TASK TO CARRY OUT
With the material below, print exactly the lines between the line holding "black star: (163, 124) -> (199, 229), moved" and the line holding "red triangle: (217, 460) -> (310, 535), moved", inclusive. Add nothing else.

DATA PROVIDED
——————————

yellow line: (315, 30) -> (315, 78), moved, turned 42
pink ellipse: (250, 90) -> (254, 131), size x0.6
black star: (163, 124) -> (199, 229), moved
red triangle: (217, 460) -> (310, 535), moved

——————————

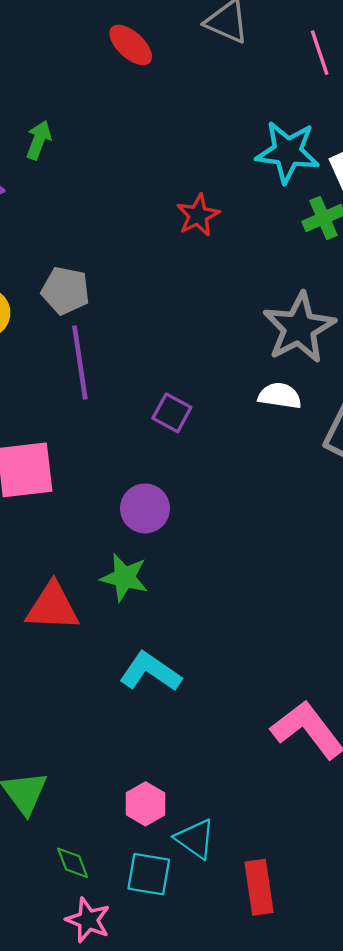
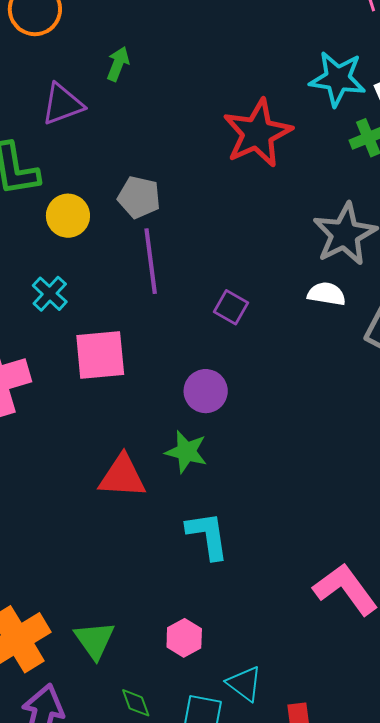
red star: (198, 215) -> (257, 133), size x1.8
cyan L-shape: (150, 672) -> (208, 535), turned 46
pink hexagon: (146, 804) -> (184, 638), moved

——————————

THE ANSWER
black star: (163, 124) -> (199, 229), moved
red triangle: (217, 460) -> (310, 535), moved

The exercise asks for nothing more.